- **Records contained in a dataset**
---------------
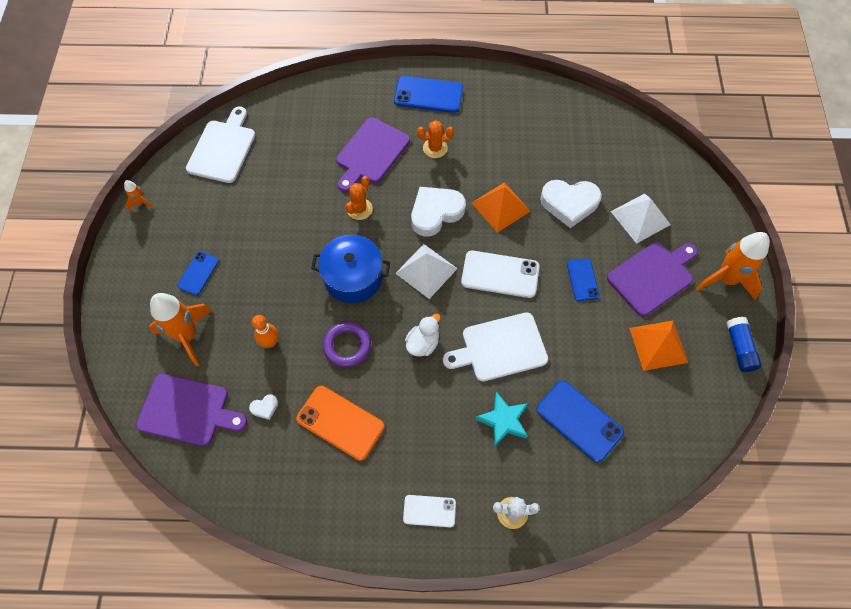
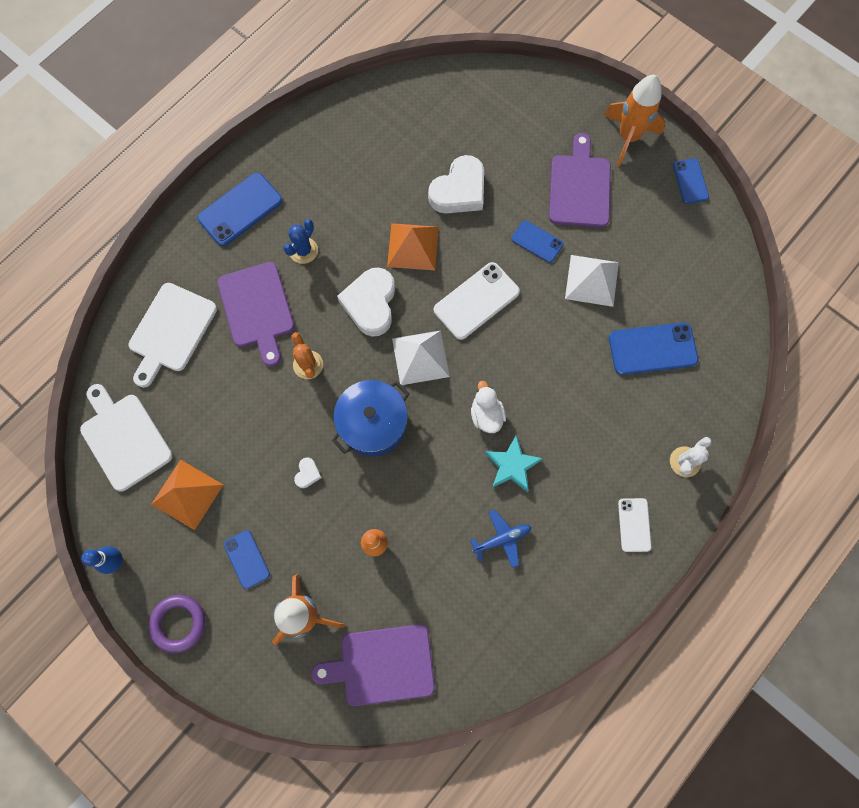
camera: 50 degrees left, 10 degrees up
(141, 203) = (116, 561): orange rocket -> blue bowling pin
(188, 410) = (382, 665): purple cutting board -> purple cutting board turned 150 degrees counterclockwise
(265, 407) = (435, 594): white heart -> white heart (307, 474)
(340, 422) = (502, 539): orange phone -> blue plane
(347, 346) = (435, 479): purple ring -> purple ring (179, 623)
(429, 511) = (634, 525): white phone -> white phone turned 45 degrees counterclockwise
(435, 148) = (303, 250): orange cactus -> blue cactus
(500, 348) = (542, 357): white cutting board -> white cutting board (171, 331)
(503, 420) = (606, 406): turquoise star -> turquoise star (512, 465)
(640, 218) = (521, 149): white pyramid -> white pyramid (592, 280)
(658, 345) = (640, 236): orange pyramid -> orange pyramid (187, 494)
(739, 348) = (690, 181): blue glue stick -> blue phone

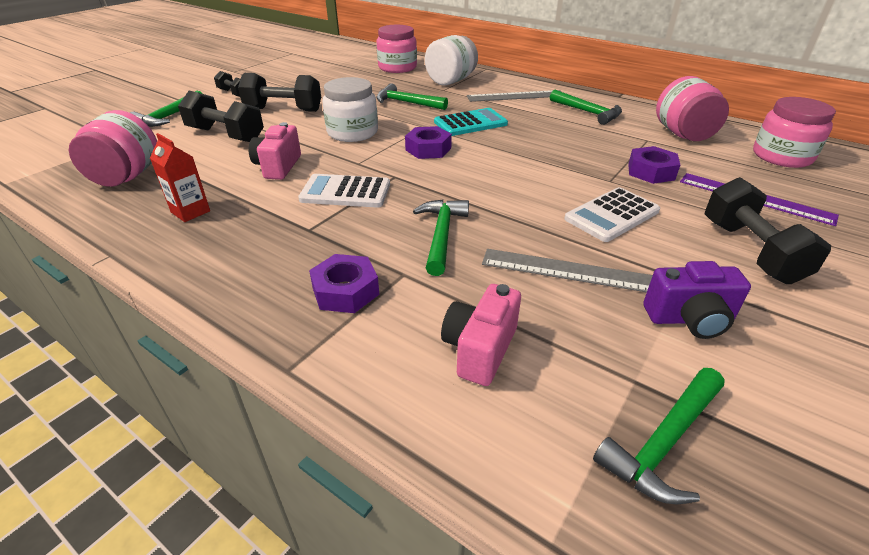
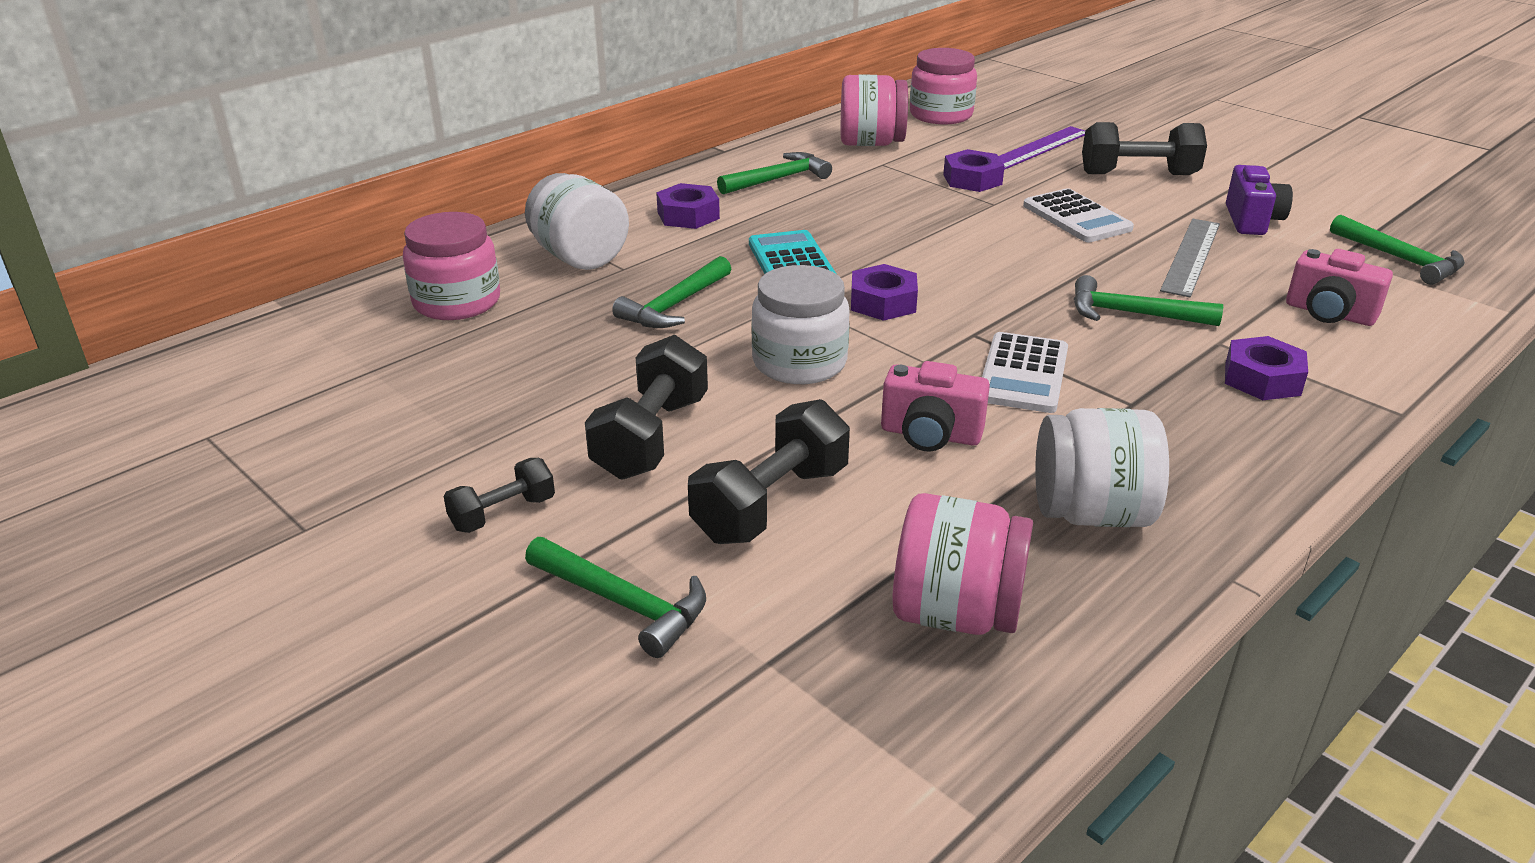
camera: 80 degrees left, 5 degrees down
(190, 212) = (1091, 513): red carton -> white jar
(516, 96) = (688, 215): grey ruler -> purple nut

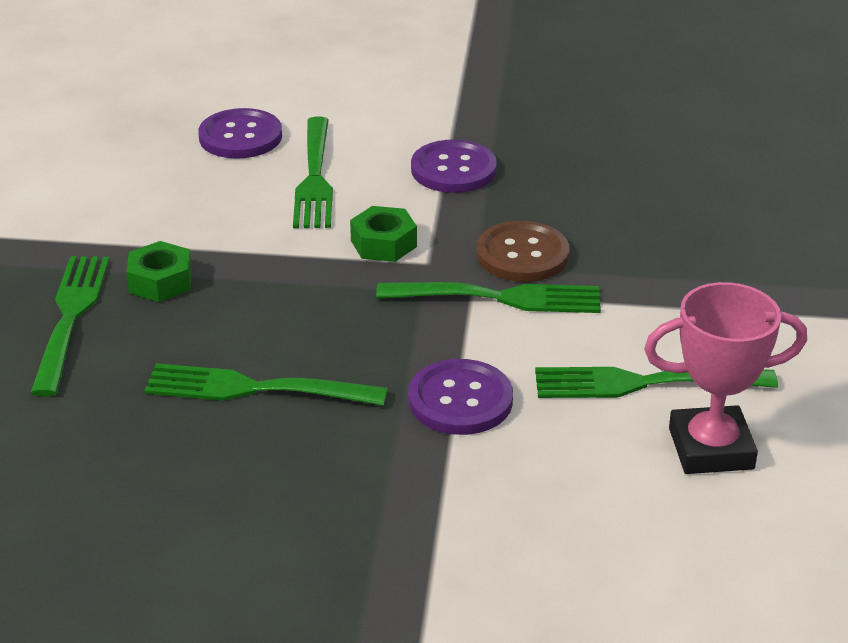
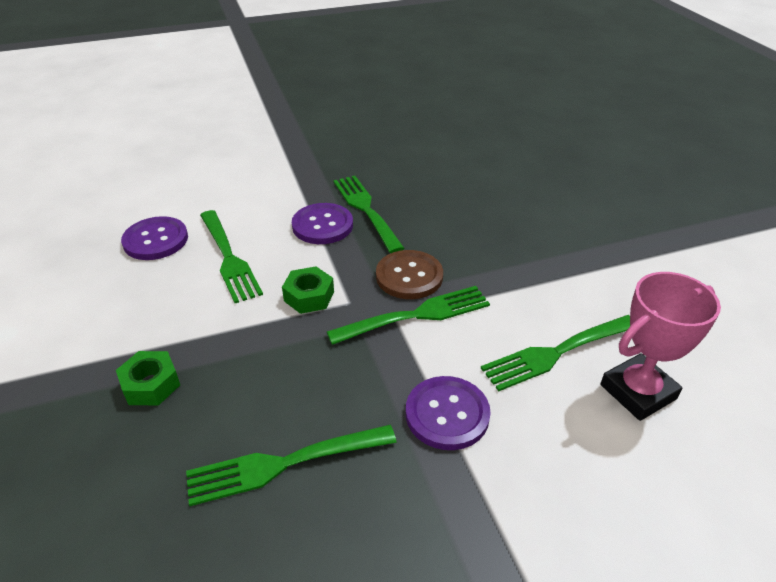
camera: 25 degrees left, 5 degrees up
(71, 318) = (85, 449): green fork -> green fork (366, 210)

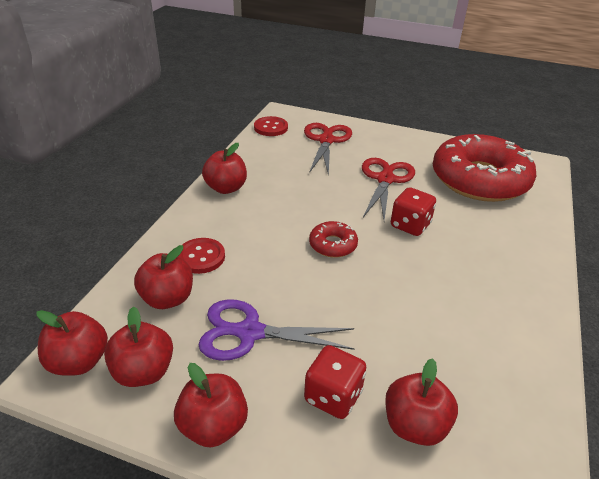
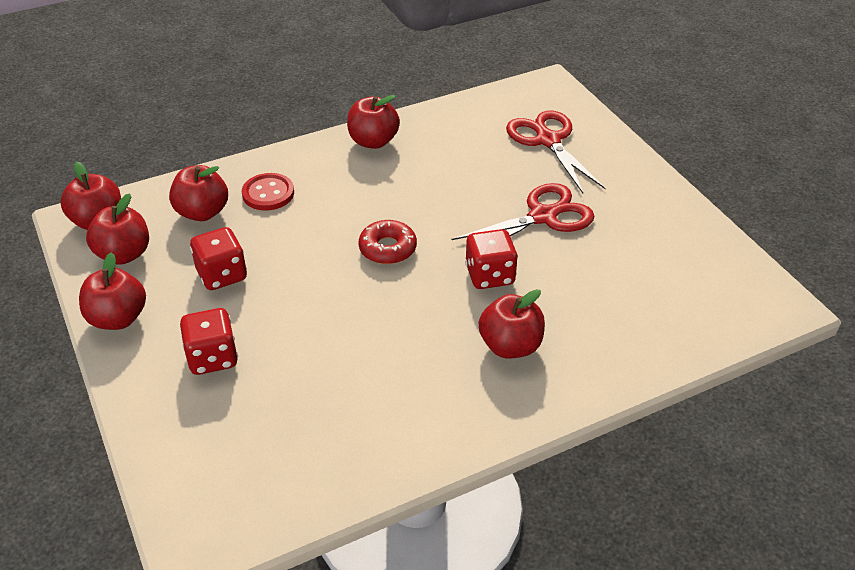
camera: 45 degrees right, 5 degrees up
(250, 332) = (222, 275): purple scissors -> red dice
(271, 127) = (510, 96): red button -> none
(326, 140) = (548, 140): red scissors -> red scissors turned 75 degrees counterclockwise
(415, 425) = (236, 418): red apple -> red apple (510, 346)
(479, 179) = (655, 276): red donut -> none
---------------
- **Work required**
Give again, word for word, every line from the top of the entries above to the line holding "(503, 420) = (606, 406): turquoise", both included. Leave the pictures out.

- **Solution**
camera: 50 degrees left, 10 degrees up
(141, 203) = (116, 561): orange rocket -> blue bowling pin
(188, 410) = (382, 665): purple cutting board -> purple cutting board turned 150 degrees counterclockwise
(265, 407) = (435, 594): white heart -> white heart (307, 474)
(340, 422) = (502, 539): orange phone -> blue plane
(347, 346) = (435, 479): purple ring -> purple ring (179, 623)
(429, 511) = (634, 525): white phone -> white phone turned 45 degrees counterclockwise
(435, 148) = (303, 250): orange cactus -> blue cactus
(500, 348) = (542, 357): white cutting board -> white cutting board (171, 331)
(503, 420) = (606, 406): turquoise star -> turquoise star (512, 465)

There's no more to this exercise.